MATERIAL PROVIDED:
□ □ □ □

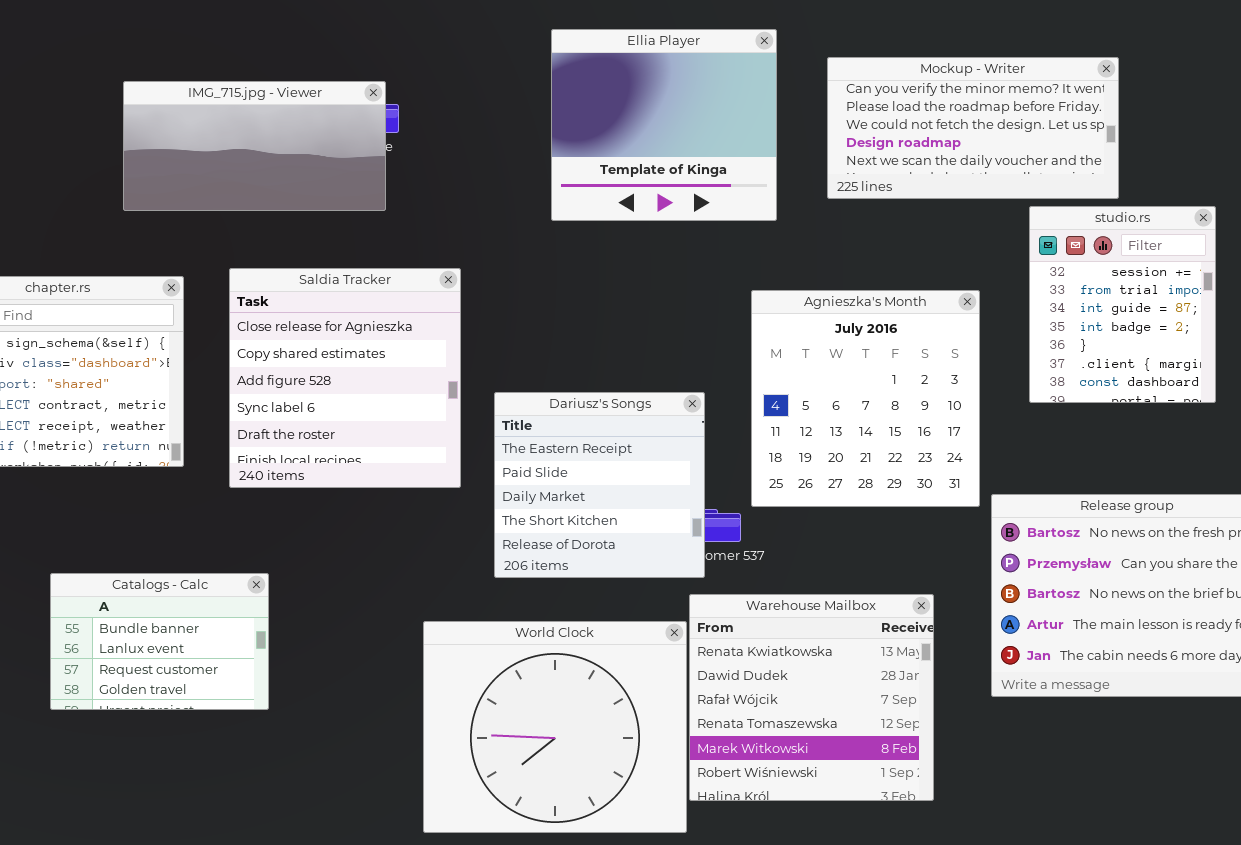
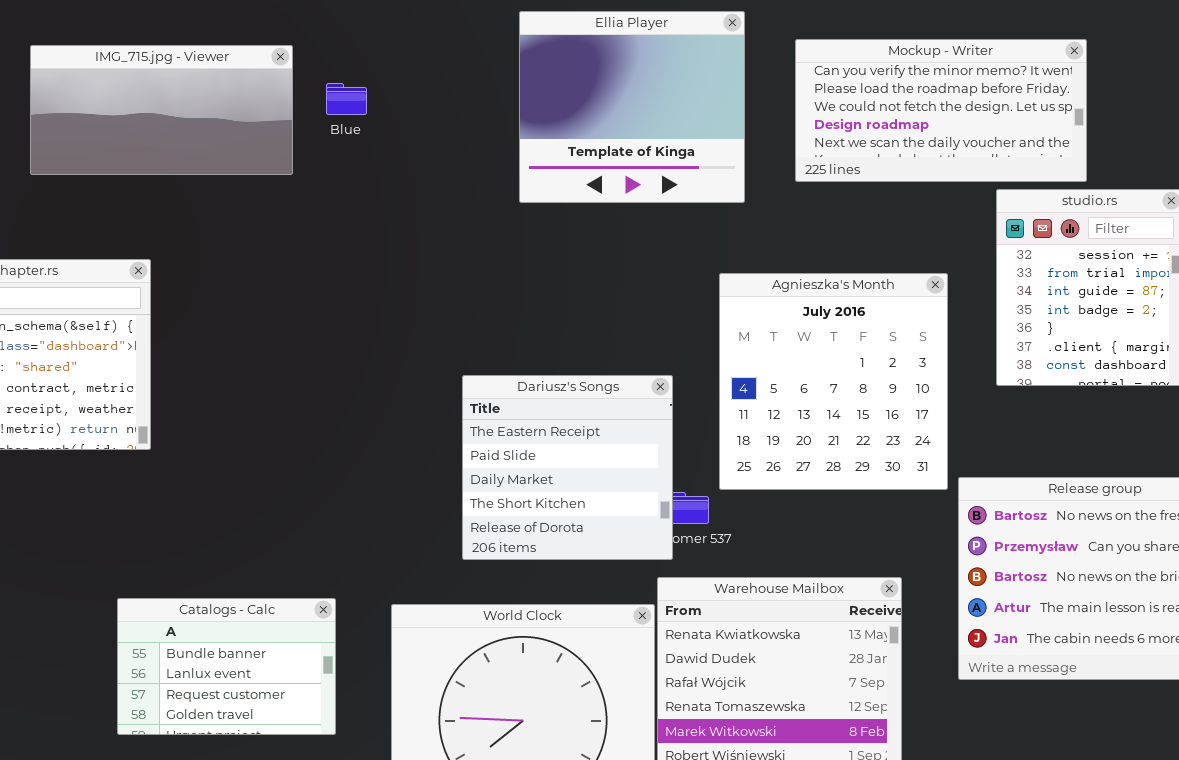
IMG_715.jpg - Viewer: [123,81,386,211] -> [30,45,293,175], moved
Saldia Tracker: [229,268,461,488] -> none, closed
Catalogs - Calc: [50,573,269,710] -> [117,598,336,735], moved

□ □ □ □

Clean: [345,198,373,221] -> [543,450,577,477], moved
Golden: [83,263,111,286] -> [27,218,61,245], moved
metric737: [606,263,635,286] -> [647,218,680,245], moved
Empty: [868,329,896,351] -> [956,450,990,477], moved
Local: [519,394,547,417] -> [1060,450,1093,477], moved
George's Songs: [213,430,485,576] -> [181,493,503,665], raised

□ □ □ □

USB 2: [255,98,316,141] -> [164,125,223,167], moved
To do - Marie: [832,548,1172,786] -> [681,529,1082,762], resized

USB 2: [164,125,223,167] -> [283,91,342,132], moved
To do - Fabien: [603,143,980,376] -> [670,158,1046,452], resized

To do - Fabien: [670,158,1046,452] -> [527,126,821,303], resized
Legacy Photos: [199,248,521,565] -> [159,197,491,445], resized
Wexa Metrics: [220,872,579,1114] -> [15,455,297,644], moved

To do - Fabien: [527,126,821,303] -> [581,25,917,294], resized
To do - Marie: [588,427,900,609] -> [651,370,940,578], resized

□ □ □ □

Going down the listing above, begin printing at the line with "metric737: [606,263,635,286] ->" and finish with the line with "George's Songs: [213,430,485,576]", exactly as they appear.

TASK RESPONSE:
metric737: [606,263,635,286] -> [647,218,680,245], moved
Empty: [868,329,896,351] -> [956,450,990,477], moved
Local: [519,394,547,417] -> [1060,450,1093,477], moved
George's Songs: [213,430,485,576] -> [181,493,503,665], raised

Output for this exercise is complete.